_Information provided_.
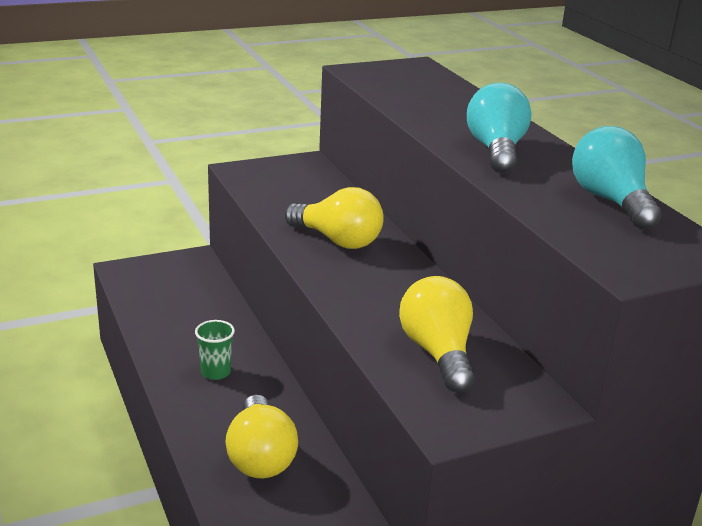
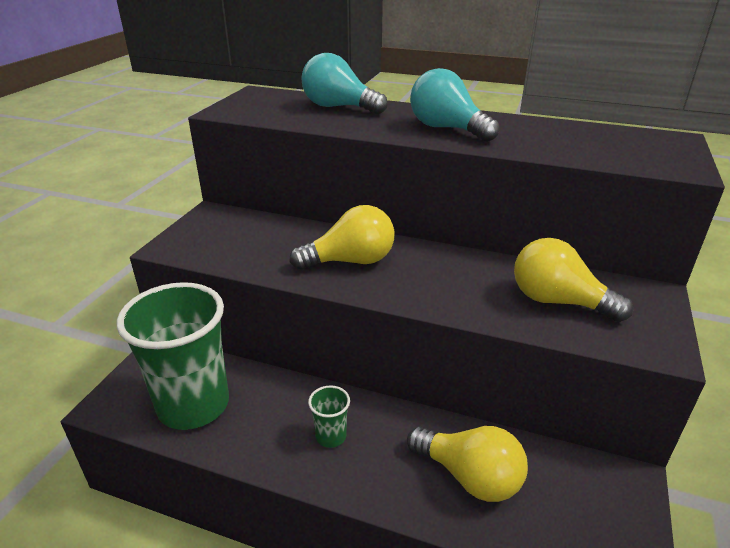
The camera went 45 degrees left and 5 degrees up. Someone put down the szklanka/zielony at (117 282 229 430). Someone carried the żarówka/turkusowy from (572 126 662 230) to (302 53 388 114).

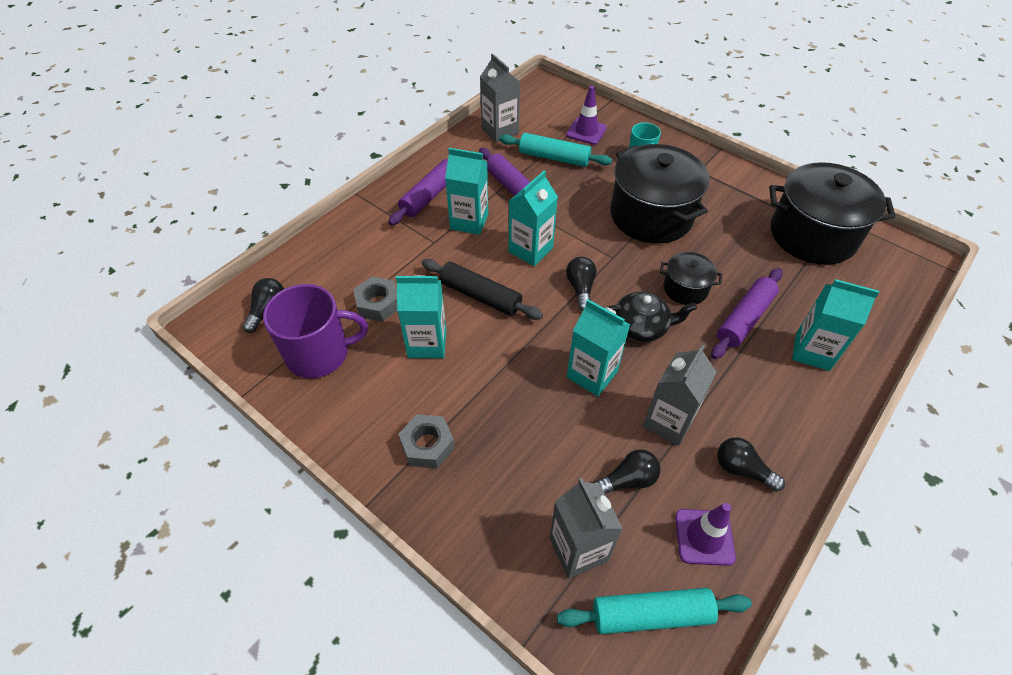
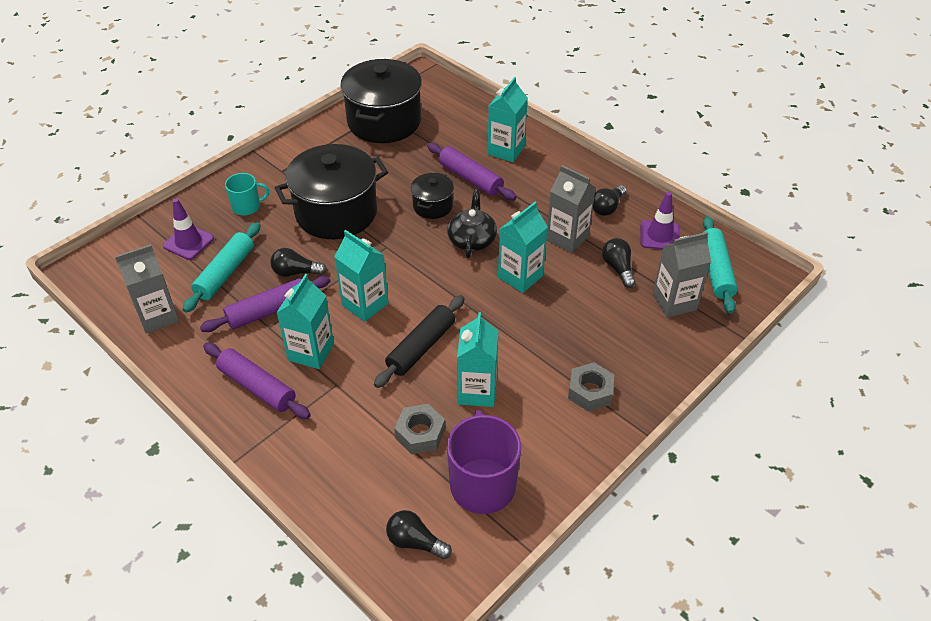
The camera went 85 degrees left and 5 degrees down. Someone carried the żarówka/czarny from (566 257 597 311) to (270 248 327 277).

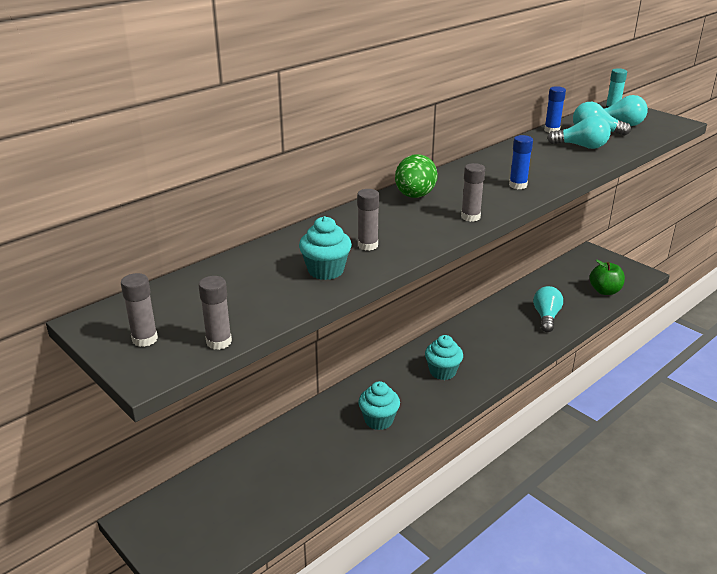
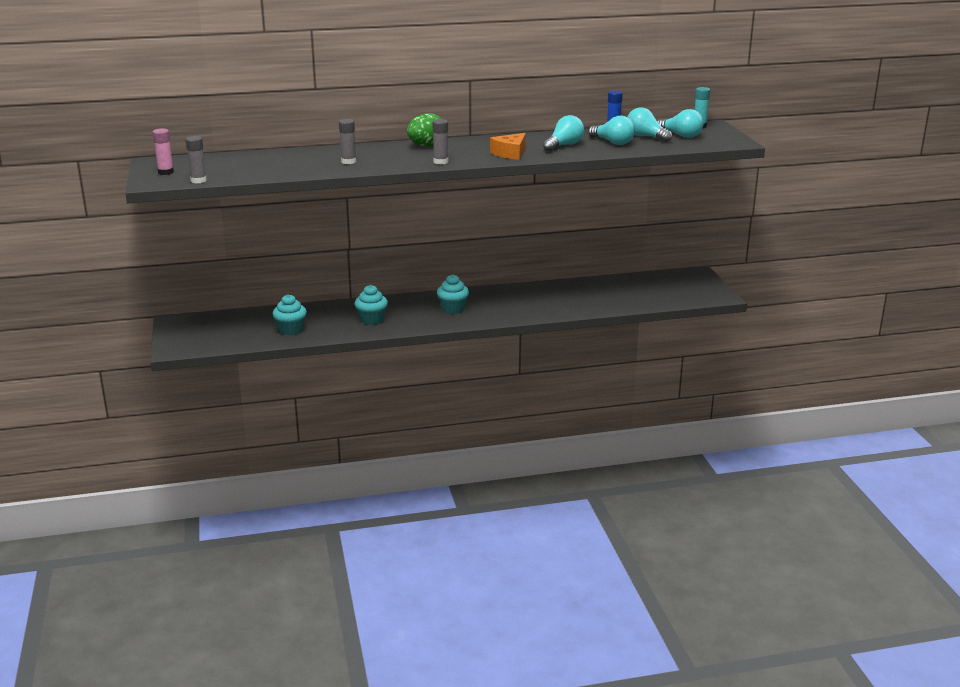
The camera went 30 degrees right and 5 degrees down. Someone took away the jabłko/zielony at (590 260 625 295). Someone carried the muffinka/turkusowy from (299 216 352 280) to (273 294 307 335). Someone carried the żarówka/turkusowy from (533 286 563 332) to (543 115 584 151). Someone swapped the klej w sztyfcie/niebieski at (509 135 533 189) for the ser/pomarańczowy at (490 133 526 160). Someone repainted the klej w sztyfcie/szary at (121 273 158 347), which became the klej w sztyfcie/różowy at (152 128 174 175).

_Exercise brief_.
Every line of the material must be reproduced verbatim; the pictures are to be omitted.

_Reply to the task_.
The camera went 45 degrees left and 5 degrees up. Someone put down the szklanka/zielony at (117 282 229 430). Someone carried the żarówka/turkusowy from (572 126 662 230) to (302 53 388 114).

The camera went 85 degrees left and 5 degrees down. Someone carried the żarówka/czarny from (566 257 597 311) to (270 248 327 277).

The camera went 30 degrees right and 5 degrees down. Someone took away the jabłko/zielony at (590 260 625 295). Someone carried the muffinka/turkusowy from (299 216 352 280) to (273 294 307 335). Someone carried the żarówka/turkusowy from (533 286 563 332) to (543 115 584 151). Someone swapped the klej w sztyfcie/niebieski at (509 135 533 189) for the ser/pomarańczowy at (490 133 526 160). Someone repainted the klej w sztyfcie/szary at (121 273 158 347), which became the klej w sztyfcie/różowy at (152 128 174 175).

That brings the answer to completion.